[Data to use Boundary: Start]

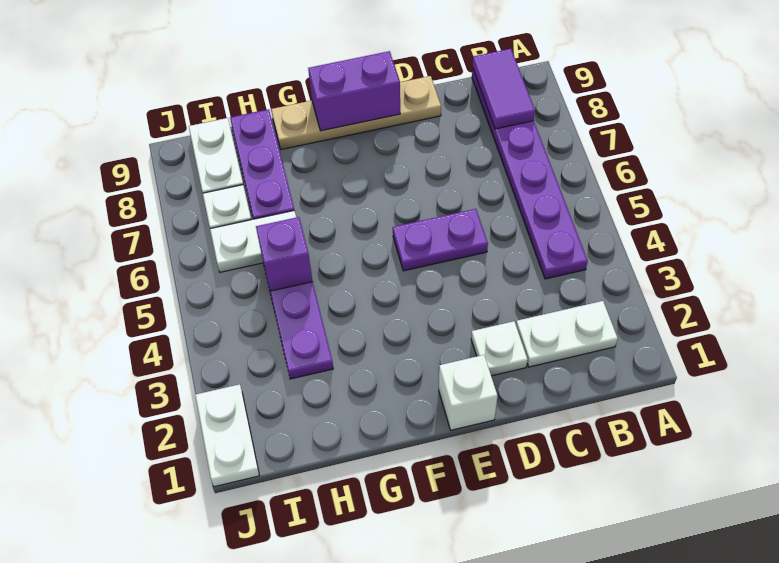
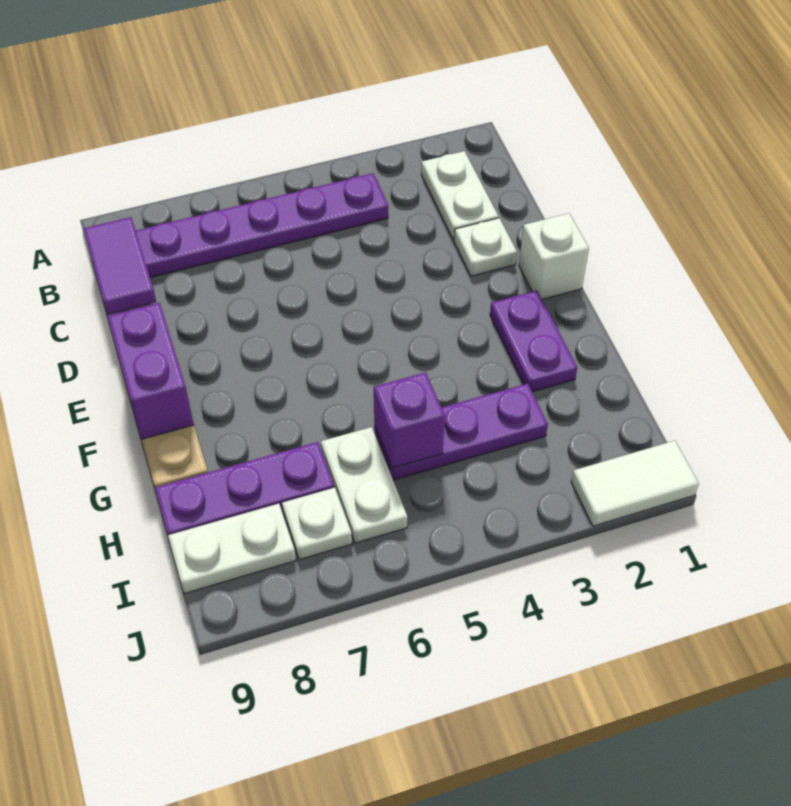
purple tile B8:B9 level 2 -> purple tile B9:C9 level 2
purple plate D5:E5 level 1 -> purple plate F2:G2 level 1
white plate J1:J2 level 1 -> white tile J1:J2 level 1

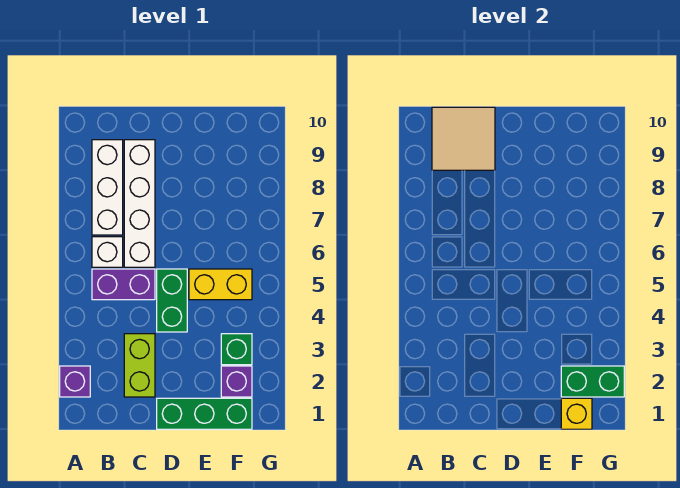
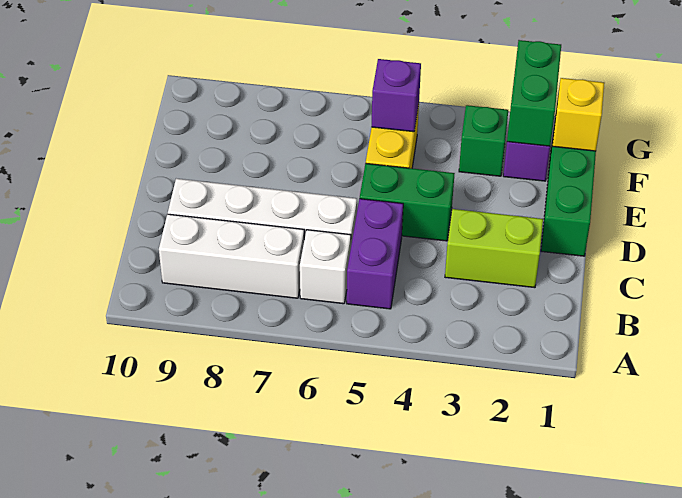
purple brick A2 level 1 -> purple brick F5 level 2
tan tile B9:C10 level 2 -> none

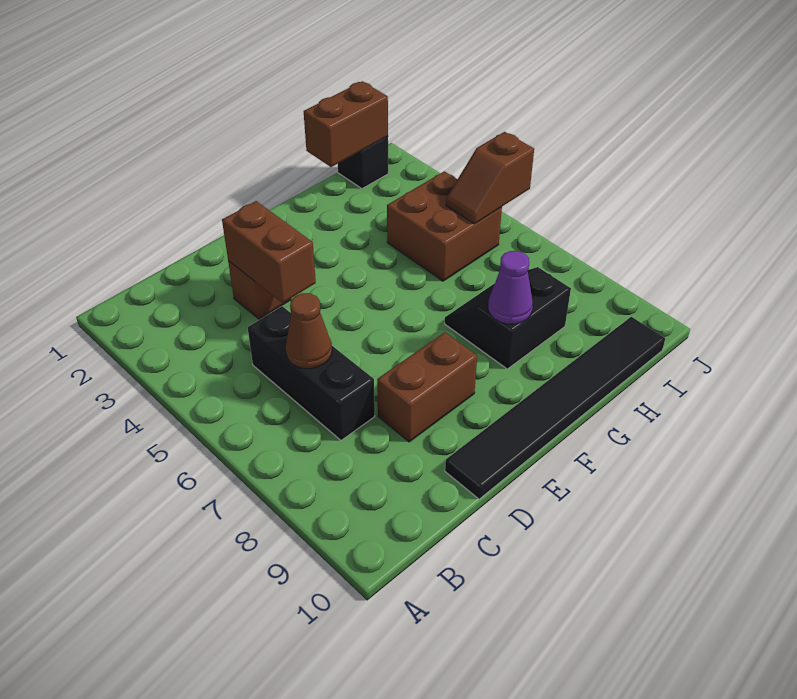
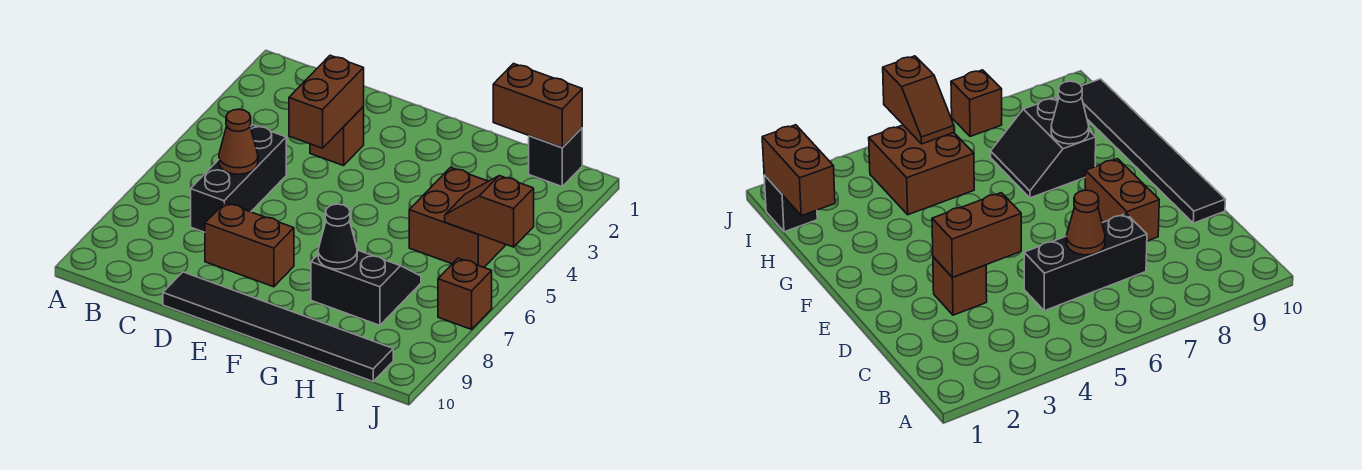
purple cone G8 level 2 -> black cone G8 level 2
none -> brown brick J7 level 1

[Data to use Boundary: End]

* Work required
Reproduce all of the entries exactly as they appear, though any picture they include must be omitted.

* Response to this exercise
purple tile B8:B9 level 2 -> purple tile B9:C9 level 2
purple plate D5:E5 level 1 -> purple plate F2:G2 level 1
white plate J1:J2 level 1 -> white tile J1:J2 level 1

purple brick A2 level 1 -> purple brick F5 level 2
tan tile B9:C10 level 2 -> none

purple cone G8 level 2 -> black cone G8 level 2
none -> brown brick J7 level 1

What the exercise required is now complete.